*Stored data*

** Start **

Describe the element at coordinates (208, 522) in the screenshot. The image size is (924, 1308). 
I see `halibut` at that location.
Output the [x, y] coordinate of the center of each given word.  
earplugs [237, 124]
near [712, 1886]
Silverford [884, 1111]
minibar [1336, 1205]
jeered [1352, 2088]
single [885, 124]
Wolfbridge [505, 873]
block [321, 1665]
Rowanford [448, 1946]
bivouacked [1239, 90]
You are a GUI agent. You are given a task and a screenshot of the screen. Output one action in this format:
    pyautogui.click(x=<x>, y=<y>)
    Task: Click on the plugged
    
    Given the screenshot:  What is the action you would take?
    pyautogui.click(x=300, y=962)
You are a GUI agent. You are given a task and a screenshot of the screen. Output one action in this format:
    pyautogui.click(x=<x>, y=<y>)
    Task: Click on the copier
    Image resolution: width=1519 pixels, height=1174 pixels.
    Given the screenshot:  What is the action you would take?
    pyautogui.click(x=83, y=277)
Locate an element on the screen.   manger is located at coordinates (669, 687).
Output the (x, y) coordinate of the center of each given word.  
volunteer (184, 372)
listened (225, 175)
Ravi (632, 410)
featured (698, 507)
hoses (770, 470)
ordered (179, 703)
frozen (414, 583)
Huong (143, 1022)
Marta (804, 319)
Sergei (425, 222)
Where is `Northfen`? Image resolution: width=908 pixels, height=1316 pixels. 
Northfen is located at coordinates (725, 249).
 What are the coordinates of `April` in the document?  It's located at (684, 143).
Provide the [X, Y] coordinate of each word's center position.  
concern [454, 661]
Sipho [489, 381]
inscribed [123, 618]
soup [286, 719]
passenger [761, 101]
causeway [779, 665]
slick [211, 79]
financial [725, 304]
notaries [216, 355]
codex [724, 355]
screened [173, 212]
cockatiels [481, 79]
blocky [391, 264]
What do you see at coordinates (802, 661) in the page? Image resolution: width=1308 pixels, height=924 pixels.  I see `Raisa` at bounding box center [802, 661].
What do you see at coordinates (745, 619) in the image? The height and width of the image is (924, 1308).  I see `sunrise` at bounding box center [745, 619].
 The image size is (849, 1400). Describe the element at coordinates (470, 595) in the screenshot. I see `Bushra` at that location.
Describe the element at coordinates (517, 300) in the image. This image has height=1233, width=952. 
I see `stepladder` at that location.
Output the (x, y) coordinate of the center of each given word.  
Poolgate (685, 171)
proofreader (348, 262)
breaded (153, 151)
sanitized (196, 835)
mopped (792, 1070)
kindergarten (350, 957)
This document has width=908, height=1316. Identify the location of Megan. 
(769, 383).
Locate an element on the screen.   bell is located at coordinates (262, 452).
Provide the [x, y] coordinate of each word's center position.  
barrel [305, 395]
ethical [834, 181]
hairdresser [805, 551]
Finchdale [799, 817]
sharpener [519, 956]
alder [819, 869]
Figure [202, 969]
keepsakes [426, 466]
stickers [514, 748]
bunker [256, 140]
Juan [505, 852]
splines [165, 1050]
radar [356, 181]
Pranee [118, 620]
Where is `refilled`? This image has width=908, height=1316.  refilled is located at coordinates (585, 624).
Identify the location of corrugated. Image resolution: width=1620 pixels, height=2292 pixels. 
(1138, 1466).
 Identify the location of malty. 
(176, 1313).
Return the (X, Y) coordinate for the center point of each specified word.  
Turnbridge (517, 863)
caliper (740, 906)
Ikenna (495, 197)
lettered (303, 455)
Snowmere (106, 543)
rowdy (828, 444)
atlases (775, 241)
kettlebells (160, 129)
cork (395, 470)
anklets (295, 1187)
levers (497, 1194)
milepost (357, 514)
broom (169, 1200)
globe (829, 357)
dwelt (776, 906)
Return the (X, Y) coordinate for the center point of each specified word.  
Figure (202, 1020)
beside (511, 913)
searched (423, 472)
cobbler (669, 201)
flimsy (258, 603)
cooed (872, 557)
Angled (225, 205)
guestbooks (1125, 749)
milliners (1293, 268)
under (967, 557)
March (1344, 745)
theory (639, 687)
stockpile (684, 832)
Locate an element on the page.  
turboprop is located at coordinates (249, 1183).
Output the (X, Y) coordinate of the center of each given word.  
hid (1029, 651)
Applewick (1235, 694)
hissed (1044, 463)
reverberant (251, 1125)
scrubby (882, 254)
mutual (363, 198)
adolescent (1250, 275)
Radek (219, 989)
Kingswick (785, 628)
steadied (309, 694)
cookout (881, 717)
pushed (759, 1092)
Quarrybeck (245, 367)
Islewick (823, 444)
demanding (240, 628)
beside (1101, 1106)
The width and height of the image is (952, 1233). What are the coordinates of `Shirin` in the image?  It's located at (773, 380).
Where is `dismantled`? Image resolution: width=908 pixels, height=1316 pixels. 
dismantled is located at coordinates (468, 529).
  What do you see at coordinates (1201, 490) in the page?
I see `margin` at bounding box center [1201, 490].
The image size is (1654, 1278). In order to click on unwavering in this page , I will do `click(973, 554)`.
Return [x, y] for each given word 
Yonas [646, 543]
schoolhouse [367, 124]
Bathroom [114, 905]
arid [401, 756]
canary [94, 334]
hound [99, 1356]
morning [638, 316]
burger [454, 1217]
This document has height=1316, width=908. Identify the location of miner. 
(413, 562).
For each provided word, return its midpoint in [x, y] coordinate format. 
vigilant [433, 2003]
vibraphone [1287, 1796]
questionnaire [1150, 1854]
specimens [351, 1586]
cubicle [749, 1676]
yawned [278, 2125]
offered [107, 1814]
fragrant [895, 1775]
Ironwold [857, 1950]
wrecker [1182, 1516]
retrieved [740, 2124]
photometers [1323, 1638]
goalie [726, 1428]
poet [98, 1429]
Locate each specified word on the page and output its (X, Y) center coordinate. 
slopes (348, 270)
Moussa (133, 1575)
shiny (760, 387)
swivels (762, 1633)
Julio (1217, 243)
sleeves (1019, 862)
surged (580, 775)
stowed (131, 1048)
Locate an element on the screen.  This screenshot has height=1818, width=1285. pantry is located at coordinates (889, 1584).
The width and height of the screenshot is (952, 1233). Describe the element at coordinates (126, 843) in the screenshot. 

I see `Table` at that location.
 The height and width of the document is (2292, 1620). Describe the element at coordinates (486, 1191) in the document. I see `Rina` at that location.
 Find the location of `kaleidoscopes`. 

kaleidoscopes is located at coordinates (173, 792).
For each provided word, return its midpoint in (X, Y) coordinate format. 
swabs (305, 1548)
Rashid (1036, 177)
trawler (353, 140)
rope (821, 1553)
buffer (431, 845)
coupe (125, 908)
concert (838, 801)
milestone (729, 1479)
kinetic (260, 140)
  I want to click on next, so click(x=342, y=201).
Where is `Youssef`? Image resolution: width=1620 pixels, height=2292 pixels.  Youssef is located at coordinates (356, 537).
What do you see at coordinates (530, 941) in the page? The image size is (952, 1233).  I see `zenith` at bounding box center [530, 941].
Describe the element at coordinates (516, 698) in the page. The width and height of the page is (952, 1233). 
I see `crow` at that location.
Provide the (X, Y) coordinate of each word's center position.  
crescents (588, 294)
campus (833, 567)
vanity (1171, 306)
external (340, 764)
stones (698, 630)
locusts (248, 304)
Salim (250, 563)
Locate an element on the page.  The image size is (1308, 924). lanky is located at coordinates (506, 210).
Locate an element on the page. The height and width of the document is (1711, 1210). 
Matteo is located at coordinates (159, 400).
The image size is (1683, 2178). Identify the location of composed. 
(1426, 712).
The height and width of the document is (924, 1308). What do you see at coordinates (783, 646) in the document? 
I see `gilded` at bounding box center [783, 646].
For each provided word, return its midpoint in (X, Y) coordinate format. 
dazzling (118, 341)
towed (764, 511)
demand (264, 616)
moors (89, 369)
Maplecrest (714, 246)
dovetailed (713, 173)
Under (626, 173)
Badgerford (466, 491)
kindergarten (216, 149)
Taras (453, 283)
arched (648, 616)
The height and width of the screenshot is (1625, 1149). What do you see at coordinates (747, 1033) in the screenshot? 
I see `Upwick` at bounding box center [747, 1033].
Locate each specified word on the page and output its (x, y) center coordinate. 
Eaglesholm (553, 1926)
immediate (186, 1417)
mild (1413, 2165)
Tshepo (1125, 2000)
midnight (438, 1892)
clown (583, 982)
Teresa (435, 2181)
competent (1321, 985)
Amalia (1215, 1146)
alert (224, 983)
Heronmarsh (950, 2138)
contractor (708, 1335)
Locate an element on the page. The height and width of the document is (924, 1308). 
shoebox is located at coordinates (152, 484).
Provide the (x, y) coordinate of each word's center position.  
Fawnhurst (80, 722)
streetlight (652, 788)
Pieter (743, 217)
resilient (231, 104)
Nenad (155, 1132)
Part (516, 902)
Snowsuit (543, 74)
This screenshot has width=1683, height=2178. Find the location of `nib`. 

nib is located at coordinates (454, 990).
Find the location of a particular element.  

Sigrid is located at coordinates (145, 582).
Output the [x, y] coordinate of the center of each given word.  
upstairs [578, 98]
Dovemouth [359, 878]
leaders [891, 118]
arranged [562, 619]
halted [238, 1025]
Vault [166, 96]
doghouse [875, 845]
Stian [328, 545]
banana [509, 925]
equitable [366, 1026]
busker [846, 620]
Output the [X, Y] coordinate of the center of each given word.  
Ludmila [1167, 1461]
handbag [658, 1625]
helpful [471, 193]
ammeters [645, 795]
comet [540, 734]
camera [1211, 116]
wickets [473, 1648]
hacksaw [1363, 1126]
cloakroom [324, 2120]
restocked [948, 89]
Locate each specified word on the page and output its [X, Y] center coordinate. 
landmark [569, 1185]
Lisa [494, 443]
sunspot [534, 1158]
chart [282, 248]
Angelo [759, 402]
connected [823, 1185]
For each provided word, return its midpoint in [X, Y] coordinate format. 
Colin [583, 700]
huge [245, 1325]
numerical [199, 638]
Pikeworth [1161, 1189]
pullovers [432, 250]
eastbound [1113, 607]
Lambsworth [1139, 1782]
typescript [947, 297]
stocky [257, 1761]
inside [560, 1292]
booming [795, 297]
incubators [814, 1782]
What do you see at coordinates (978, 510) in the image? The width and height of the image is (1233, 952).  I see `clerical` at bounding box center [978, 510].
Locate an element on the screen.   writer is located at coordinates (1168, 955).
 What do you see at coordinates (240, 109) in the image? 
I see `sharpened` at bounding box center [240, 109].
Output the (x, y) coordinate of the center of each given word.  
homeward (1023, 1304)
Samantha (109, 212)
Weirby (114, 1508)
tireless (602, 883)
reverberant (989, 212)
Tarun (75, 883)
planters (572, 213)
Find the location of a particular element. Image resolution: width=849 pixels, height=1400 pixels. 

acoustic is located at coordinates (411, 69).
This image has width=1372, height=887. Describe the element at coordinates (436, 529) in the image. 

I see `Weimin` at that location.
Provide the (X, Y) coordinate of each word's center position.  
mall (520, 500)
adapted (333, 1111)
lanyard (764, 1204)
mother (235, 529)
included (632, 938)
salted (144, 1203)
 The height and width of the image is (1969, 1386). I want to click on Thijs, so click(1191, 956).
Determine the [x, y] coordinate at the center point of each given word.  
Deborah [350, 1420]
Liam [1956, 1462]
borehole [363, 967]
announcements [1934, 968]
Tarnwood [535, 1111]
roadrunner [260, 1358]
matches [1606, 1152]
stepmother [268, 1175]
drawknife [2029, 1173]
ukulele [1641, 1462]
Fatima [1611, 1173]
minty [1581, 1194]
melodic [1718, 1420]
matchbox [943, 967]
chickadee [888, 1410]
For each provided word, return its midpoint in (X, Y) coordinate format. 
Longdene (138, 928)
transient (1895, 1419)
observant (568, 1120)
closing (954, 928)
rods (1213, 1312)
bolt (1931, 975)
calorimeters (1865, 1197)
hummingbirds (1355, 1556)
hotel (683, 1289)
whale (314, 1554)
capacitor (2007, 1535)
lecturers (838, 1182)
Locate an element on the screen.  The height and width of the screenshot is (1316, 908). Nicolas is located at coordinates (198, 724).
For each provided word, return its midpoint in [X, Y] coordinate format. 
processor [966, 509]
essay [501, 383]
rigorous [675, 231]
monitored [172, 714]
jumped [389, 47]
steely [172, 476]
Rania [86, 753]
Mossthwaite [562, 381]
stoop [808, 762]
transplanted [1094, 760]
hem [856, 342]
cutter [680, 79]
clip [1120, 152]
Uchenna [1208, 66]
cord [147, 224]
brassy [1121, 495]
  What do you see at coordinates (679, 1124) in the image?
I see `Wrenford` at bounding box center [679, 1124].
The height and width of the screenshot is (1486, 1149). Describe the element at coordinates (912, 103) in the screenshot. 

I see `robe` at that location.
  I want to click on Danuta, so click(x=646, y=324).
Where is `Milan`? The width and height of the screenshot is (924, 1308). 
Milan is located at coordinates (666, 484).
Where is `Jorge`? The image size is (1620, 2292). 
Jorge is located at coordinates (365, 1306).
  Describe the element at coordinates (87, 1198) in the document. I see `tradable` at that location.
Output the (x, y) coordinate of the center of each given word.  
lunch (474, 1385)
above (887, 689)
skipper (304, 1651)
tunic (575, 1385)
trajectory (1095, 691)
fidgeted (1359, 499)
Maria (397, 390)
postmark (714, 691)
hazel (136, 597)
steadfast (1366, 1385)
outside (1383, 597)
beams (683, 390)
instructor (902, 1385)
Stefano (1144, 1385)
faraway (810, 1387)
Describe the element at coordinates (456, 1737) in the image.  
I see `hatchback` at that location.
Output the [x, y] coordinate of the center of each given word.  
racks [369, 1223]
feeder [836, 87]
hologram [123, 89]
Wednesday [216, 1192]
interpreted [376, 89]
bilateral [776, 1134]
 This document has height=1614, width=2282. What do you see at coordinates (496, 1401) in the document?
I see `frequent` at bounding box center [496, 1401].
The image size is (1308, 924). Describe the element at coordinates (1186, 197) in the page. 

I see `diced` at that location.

** End **

Rewrite the lines starting at the one containing "beams (683, 390)" and ending with the last line, changing "element" to "item" and leaving everything else untouched.

*Result for this exercise*
beams (683, 390)
instructor (902, 1385)
Stefano (1144, 1385)
faraway (810, 1387)
Describe the item at coordinates (456, 1737) in the image.  
I see `hatchback` at that location.
Output the [x, y] coordinate of the center of each given word.  
racks [369, 1223]
feeder [836, 87]
hologram [123, 89]
Wednesday [216, 1192]
interpreted [376, 89]
bilateral [776, 1134]
 This document has height=1614, width=2282. What do you see at coordinates (496, 1401) in the document?
I see `frequent` at bounding box center [496, 1401].
The image size is (1308, 924). Describe the item at coordinates (1186, 197) in the page. 

I see `diced` at that location.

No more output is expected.